**DESCRIPTION OF THE TASK:** Starting with the line that contains "Notes (390, 20)" and going on through the line that contains "Return (x, y)", write out the data again with "Nation" changed to "Country" and nothing else altered.

**INPUT MATERIAL:**

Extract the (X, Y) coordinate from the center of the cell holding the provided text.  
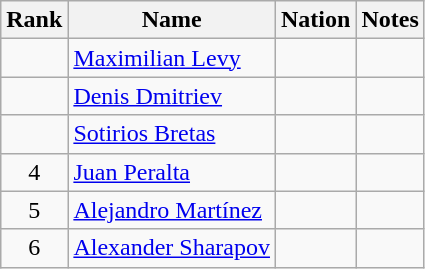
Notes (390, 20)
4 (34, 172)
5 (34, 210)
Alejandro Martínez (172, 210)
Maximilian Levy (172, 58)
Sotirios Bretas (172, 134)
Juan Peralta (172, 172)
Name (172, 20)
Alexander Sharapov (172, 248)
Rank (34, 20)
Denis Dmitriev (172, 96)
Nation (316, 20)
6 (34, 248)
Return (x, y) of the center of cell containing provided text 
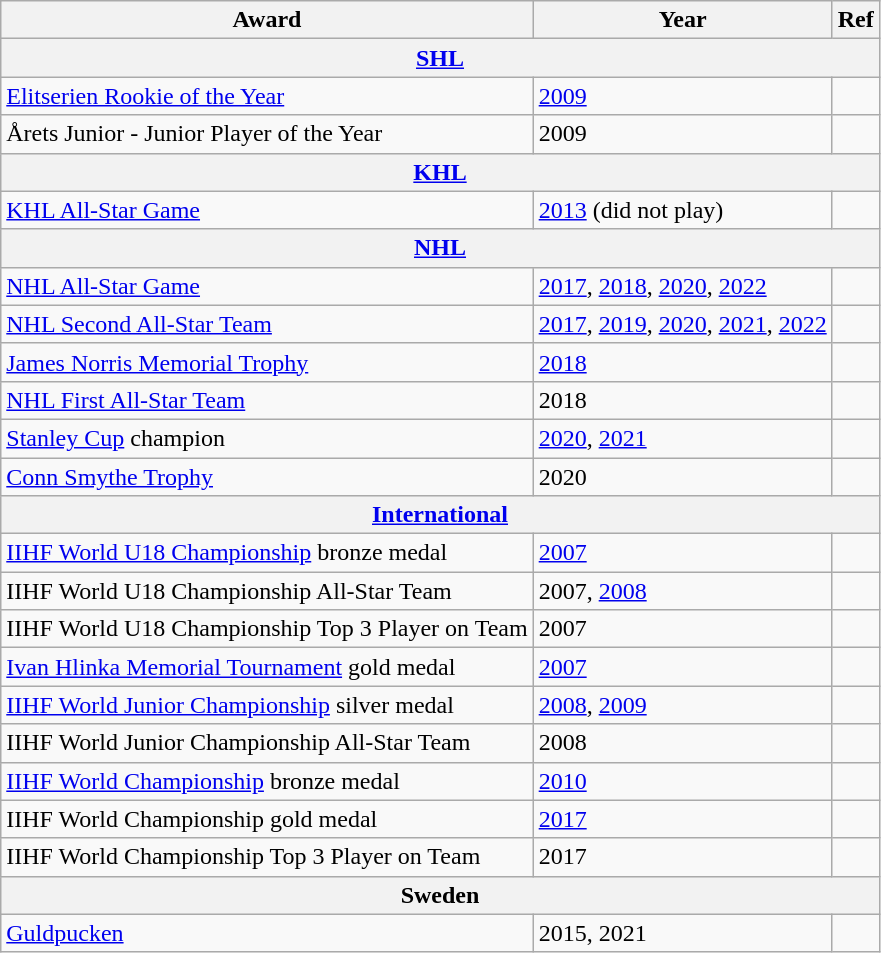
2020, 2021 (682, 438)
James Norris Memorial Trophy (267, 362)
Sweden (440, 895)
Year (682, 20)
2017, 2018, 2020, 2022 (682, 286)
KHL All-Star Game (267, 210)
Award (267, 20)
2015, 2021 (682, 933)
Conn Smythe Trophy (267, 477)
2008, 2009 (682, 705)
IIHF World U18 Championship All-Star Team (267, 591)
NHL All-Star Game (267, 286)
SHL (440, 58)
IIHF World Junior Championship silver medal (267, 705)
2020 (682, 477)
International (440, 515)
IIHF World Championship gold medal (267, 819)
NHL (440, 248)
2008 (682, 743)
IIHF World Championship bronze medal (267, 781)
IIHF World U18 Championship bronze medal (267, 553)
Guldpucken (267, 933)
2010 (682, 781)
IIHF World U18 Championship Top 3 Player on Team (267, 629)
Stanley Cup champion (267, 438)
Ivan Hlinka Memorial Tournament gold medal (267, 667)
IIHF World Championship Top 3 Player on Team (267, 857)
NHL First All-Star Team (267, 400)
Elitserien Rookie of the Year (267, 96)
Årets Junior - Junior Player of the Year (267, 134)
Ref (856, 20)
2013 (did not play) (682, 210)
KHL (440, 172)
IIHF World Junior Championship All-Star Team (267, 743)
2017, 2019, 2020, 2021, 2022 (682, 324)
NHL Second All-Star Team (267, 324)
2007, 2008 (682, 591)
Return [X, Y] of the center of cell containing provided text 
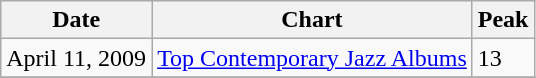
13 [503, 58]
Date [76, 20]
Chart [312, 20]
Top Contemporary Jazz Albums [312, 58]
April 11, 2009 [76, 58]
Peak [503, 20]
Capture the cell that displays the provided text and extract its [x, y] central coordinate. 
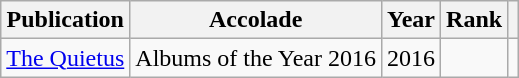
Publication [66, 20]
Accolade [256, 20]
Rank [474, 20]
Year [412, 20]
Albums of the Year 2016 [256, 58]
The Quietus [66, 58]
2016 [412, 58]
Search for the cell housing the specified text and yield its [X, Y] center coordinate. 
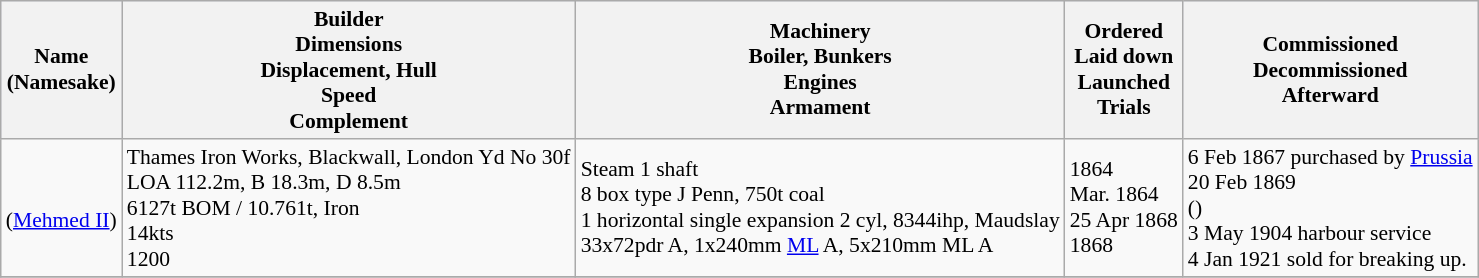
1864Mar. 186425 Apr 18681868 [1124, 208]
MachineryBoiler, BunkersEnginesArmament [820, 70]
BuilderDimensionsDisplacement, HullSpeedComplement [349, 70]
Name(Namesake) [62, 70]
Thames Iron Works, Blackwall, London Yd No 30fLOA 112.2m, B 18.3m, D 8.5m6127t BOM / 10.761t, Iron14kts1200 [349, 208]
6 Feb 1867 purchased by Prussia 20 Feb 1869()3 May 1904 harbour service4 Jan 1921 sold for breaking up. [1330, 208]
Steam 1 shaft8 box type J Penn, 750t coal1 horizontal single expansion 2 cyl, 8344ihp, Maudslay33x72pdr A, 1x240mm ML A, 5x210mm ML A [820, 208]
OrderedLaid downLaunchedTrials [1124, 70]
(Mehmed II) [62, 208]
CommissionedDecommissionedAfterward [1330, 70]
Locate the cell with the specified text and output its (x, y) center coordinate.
...
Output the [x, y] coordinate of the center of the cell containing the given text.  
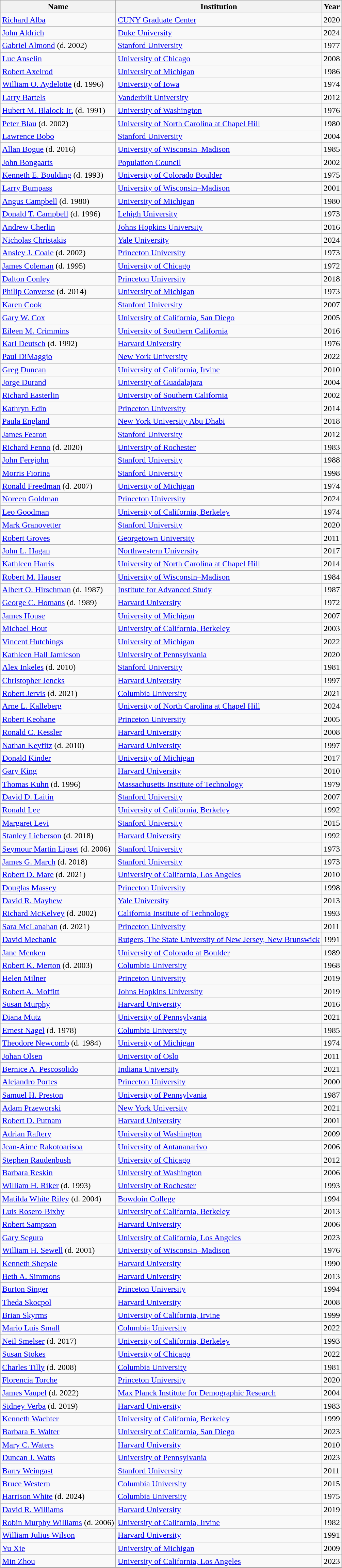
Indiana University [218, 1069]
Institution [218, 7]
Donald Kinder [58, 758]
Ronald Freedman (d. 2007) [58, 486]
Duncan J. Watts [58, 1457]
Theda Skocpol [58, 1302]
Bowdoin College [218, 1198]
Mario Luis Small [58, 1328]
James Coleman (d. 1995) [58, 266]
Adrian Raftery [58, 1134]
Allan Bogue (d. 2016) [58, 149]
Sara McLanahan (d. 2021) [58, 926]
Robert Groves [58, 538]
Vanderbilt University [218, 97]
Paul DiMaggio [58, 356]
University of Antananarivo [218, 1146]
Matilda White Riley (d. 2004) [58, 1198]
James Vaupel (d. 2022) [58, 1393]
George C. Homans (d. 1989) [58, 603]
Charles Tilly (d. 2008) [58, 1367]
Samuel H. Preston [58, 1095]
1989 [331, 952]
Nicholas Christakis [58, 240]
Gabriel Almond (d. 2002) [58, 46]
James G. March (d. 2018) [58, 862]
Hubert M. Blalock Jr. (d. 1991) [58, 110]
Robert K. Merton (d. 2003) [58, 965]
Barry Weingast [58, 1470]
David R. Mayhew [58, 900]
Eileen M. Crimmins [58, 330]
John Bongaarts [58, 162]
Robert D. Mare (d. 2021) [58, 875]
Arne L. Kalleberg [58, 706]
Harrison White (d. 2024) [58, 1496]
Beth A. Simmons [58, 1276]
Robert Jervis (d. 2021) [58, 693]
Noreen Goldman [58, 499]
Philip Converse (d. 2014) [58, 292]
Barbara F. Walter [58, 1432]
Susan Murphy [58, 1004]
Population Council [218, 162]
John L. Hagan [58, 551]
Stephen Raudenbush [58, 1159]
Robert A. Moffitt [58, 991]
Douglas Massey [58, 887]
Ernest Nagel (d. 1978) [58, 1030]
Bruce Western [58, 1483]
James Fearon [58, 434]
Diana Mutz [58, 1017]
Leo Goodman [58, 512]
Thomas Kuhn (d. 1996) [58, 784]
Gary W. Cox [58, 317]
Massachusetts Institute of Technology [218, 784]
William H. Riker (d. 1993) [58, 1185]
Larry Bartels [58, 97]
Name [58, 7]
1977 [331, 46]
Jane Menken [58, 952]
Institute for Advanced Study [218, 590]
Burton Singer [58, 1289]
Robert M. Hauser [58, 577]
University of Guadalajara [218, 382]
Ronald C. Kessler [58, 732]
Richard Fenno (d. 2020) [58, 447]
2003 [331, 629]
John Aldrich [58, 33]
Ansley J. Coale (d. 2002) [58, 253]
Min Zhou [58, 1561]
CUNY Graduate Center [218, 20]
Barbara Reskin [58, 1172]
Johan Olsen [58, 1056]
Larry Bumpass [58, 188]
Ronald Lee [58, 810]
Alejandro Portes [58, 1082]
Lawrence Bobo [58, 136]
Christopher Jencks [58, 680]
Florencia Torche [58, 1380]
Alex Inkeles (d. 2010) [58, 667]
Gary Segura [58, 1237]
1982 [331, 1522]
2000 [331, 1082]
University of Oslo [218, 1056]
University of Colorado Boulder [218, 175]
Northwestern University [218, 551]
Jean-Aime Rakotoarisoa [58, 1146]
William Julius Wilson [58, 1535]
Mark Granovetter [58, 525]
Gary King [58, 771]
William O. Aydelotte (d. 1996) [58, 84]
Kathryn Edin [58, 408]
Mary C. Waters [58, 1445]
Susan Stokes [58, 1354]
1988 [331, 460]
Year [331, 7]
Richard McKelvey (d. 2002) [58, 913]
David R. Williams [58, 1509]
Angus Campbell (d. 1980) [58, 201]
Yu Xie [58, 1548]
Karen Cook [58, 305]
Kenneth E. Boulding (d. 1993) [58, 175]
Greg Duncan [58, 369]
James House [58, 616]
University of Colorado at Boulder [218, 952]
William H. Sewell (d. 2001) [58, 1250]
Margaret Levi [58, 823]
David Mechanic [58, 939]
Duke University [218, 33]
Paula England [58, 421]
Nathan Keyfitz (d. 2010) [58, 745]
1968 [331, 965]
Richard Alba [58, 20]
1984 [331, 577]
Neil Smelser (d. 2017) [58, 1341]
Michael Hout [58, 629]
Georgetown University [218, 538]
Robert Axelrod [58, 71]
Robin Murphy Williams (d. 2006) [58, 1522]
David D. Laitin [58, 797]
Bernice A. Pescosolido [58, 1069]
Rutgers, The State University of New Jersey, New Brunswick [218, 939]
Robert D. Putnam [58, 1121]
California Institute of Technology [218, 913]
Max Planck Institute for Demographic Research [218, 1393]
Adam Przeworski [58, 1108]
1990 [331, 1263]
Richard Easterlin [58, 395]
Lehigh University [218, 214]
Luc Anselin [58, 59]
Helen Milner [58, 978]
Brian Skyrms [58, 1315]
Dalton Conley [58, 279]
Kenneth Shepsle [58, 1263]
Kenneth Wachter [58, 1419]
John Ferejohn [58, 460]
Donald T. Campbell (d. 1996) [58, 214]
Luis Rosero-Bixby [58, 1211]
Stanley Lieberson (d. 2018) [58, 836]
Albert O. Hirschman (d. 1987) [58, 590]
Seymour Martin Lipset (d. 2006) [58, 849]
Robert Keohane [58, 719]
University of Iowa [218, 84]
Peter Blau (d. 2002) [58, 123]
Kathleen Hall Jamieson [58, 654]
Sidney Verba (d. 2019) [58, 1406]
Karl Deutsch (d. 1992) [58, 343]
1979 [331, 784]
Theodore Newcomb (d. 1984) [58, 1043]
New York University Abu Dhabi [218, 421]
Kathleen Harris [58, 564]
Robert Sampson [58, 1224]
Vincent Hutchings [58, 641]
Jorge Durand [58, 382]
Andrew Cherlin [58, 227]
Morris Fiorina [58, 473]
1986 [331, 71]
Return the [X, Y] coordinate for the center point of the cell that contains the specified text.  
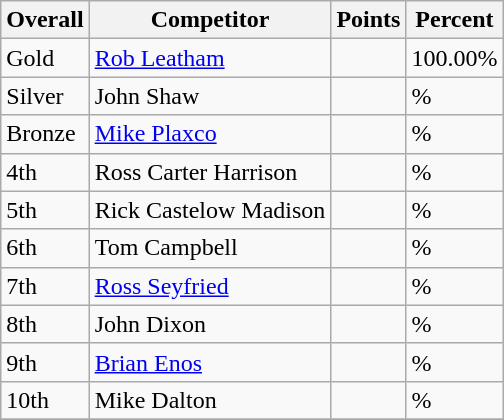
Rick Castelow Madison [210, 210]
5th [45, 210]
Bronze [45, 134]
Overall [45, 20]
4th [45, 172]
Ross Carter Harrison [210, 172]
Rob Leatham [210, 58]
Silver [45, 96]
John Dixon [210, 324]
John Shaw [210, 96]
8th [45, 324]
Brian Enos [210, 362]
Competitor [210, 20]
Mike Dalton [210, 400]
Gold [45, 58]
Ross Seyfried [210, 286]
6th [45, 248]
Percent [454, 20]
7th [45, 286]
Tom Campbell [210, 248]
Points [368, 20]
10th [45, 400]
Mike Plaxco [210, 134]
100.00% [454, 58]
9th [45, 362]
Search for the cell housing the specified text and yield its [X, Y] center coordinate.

**ANSWER TO THE EXERCISE:**
Notes (390, 20)
4 (34, 172)
5 (34, 210)
Alejandro Martínez (172, 210)
Maximilian Levy (172, 58)
Sotirios Bretas (172, 134)
Juan Peralta (172, 172)
Name (172, 20)
Alexander Sharapov (172, 248)
Rank (34, 20)
Denis Dmitriev (172, 96)
Country (316, 20)
6 (34, 248)
Return (x, y) of the center of cell containing provided text 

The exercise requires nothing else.